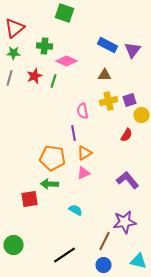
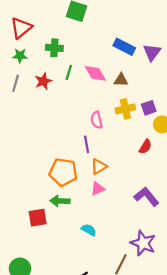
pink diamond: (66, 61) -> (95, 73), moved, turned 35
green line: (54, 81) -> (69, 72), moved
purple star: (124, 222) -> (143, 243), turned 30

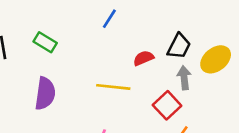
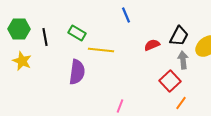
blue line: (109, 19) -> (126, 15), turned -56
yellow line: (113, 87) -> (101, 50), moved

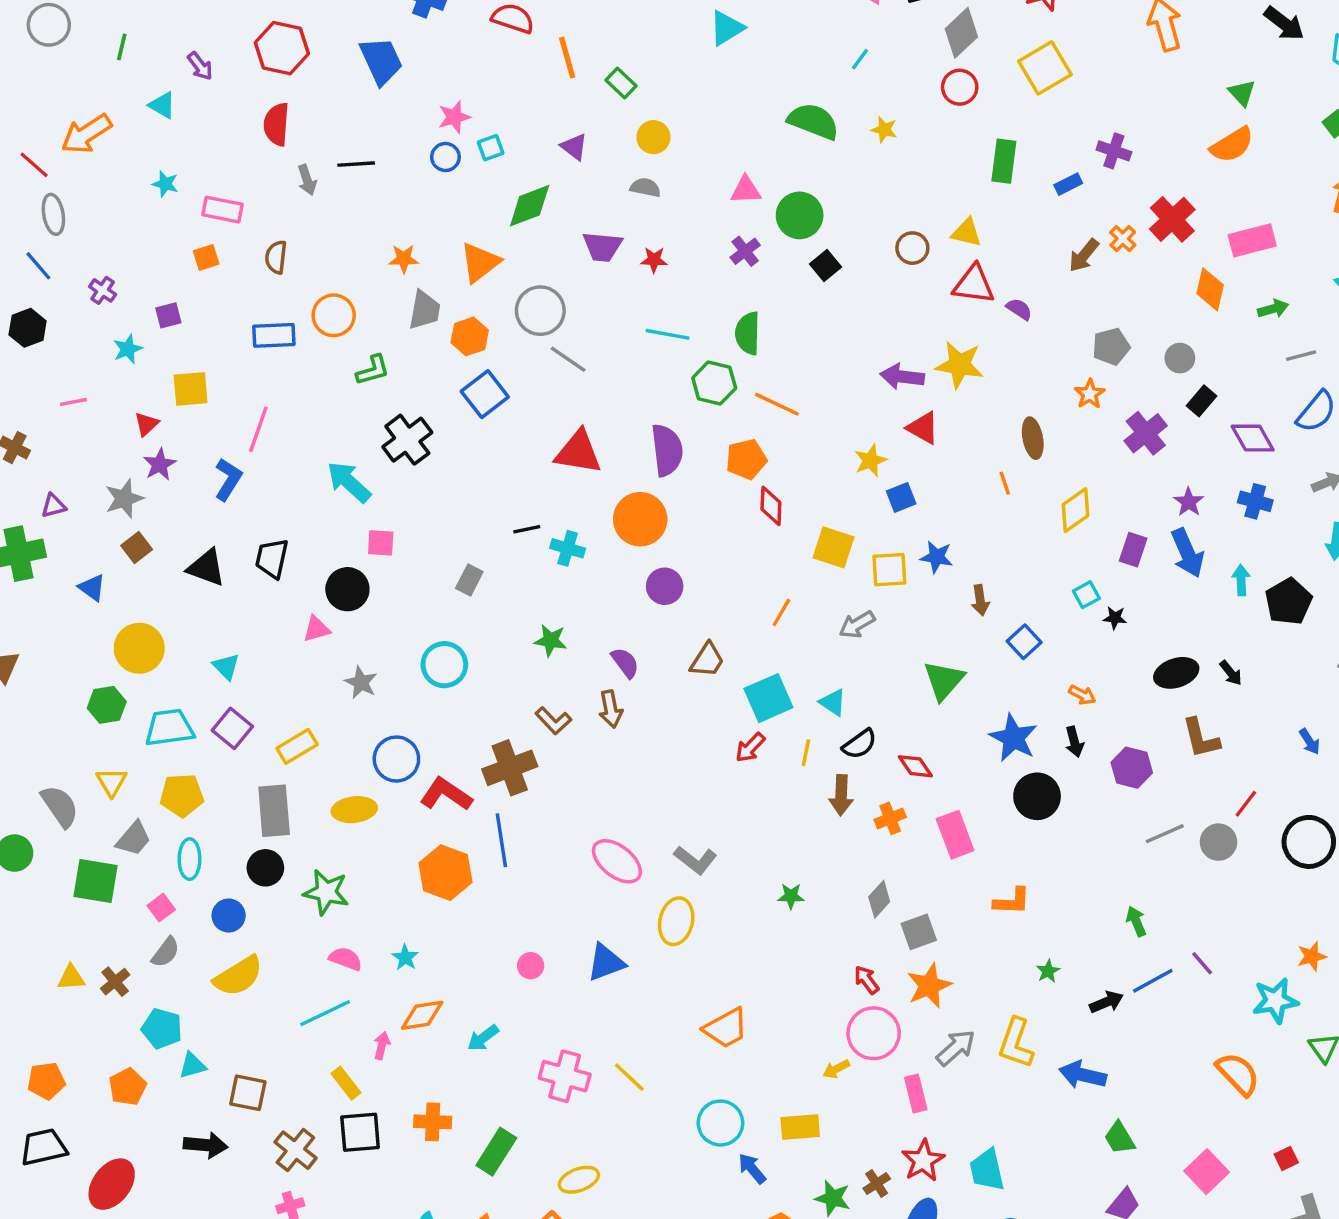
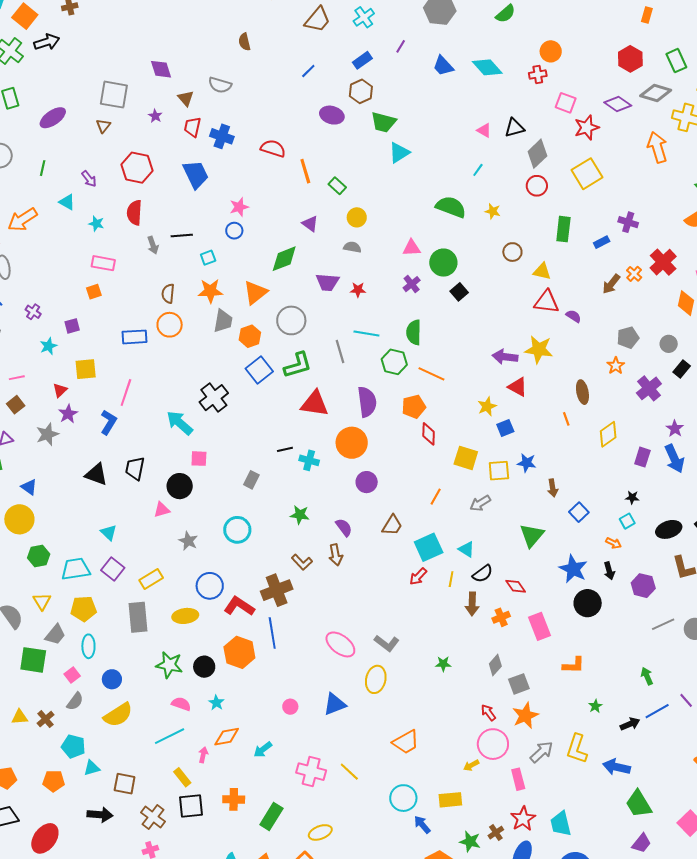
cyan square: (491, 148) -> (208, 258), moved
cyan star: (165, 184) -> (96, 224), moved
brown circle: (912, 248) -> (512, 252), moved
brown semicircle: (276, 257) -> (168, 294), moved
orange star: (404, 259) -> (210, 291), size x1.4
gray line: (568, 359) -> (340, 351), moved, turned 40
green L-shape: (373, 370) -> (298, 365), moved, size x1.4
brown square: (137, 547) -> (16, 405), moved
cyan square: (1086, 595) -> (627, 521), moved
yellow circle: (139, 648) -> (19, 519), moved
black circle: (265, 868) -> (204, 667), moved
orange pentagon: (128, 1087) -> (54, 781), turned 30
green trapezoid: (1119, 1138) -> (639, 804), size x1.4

= = =

What you should do → All of the entries above must be reproduced exactly, and no image may be included.

Reply to the exercise →
pink diamond: (66, 61) -> (95, 73), moved, turned 35
green line: (54, 81) -> (69, 72), moved
purple star: (124, 222) -> (143, 243), turned 30

blue line: (109, 19) -> (126, 15), turned -56
yellow line: (113, 87) -> (101, 50), moved

cyan square: (491, 148) -> (208, 258), moved
cyan star: (165, 184) -> (96, 224), moved
brown circle: (912, 248) -> (512, 252), moved
brown semicircle: (276, 257) -> (168, 294), moved
orange star: (404, 259) -> (210, 291), size x1.4
gray line: (568, 359) -> (340, 351), moved, turned 40
green L-shape: (373, 370) -> (298, 365), moved, size x1.4
brown square: (137, 547) -> (16, 405), moved
cyan square: (1086, 595) -> (627, 521), moved
yellow circle: (139, 648) -> (19, 519), moved
black circle: (265, 868) -> (204, 667), moved
orange pentagon: (128, 1087) -> (54, 781), turned 30
green trapezoid: (1119, 1138) -> (639, 804), size x1.4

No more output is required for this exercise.